> _ACTIVITY_
Although the entries contain pictures, only their text goes into the copy, set down exactly.

> _DATASET ENTRIES_
--- START ---

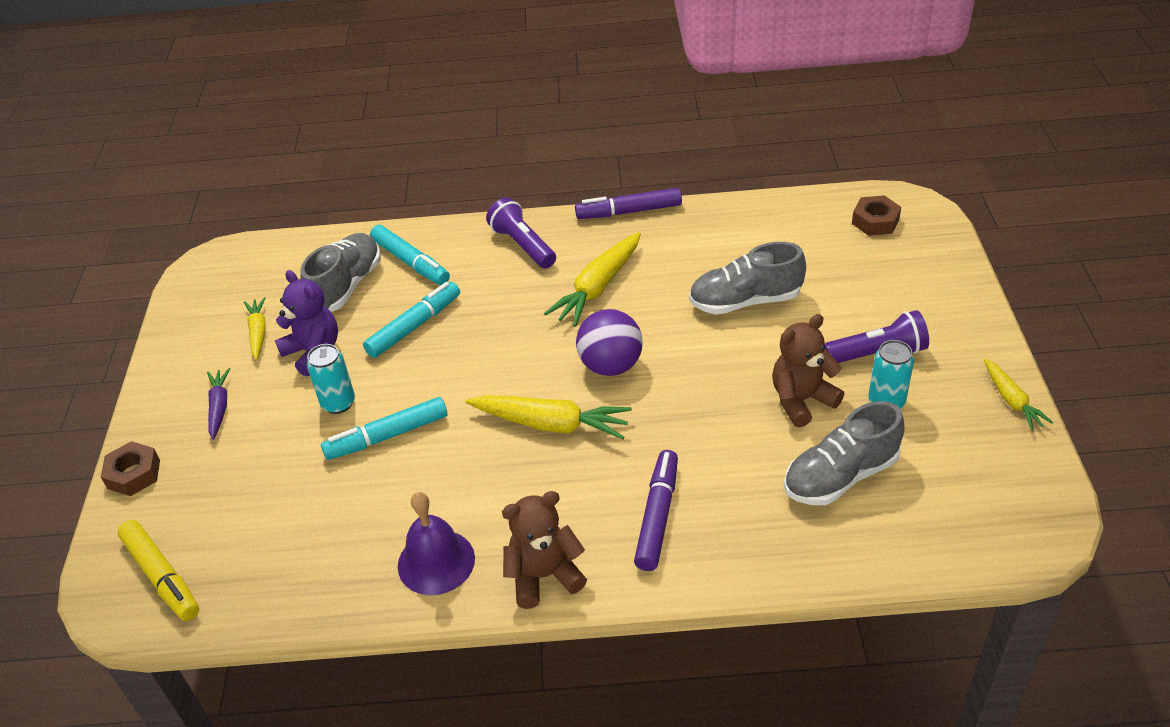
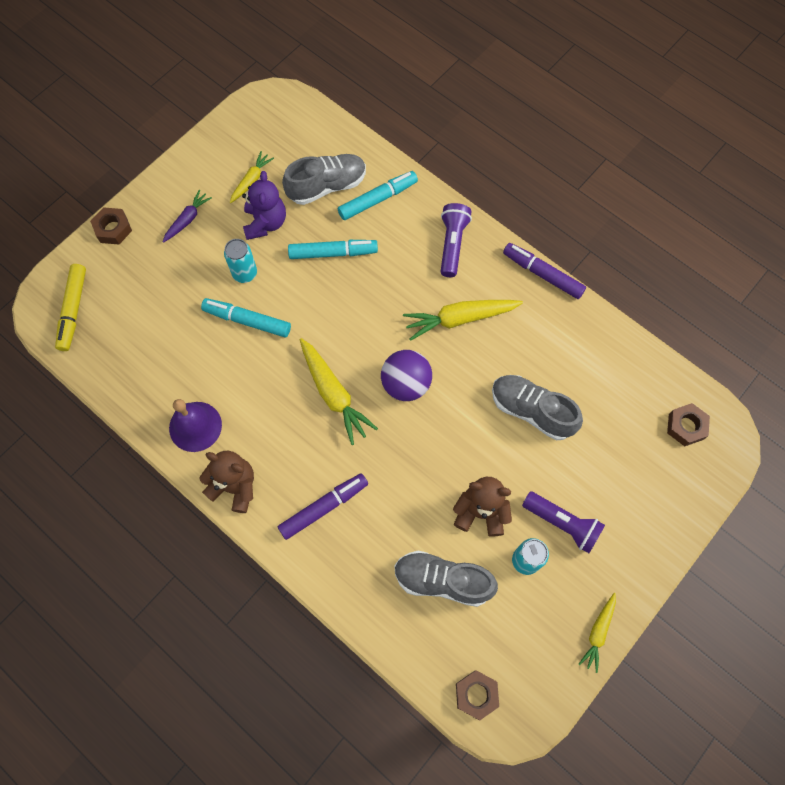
camera: 40 degrees right, 25 degrees up
turquoise marker [370,225,450,285] -> turquoise marker turned 120 degrees counterclockwise [338,171,418,220]
none -> brown nut [456,670,499,720]

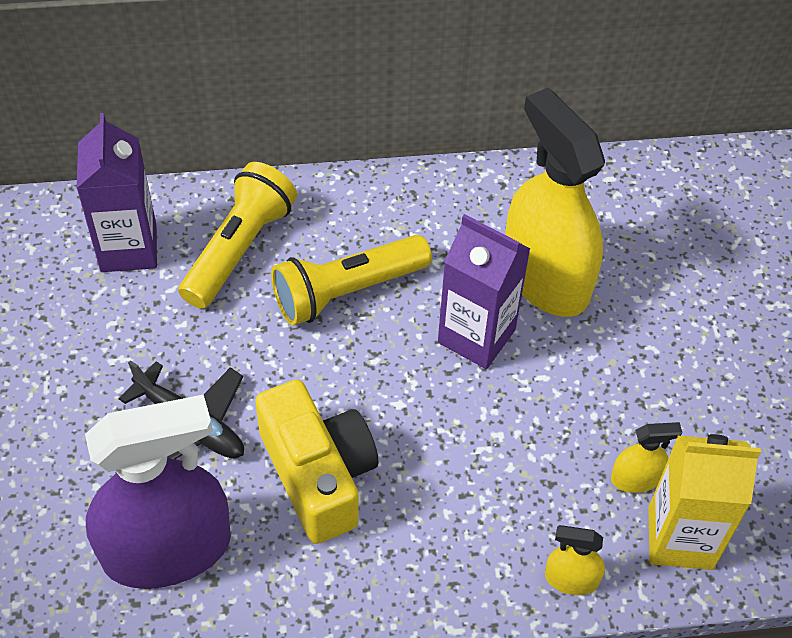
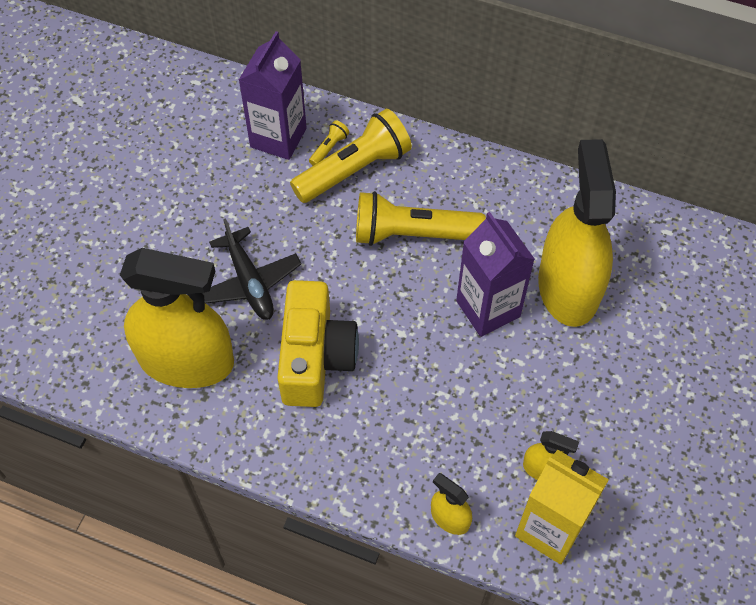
camera: 30 degrees right, 5 degrees up
purple spray bottle [85,394,231,589] -> yellow spray bottle [120,248,234,388]
none -> yellow flashlight [309,120,349,166]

--- END ---

> _OUTPUT OF THE TASK_
camera: 40 degrees right, 25 degrees up
turquoise marker [370,225,450,285] -> turquoise marker turned 120 degrees counterclockwise [338,171,418,220]
none -> brown nut [456,670,499,720]

camera: 30 degrees right, 5 degrees up
purple spray bottle [85,394,231,589] -> yellow spray bottle [120,248,234,388]
none -> yellow flashlight [309,120,349,166]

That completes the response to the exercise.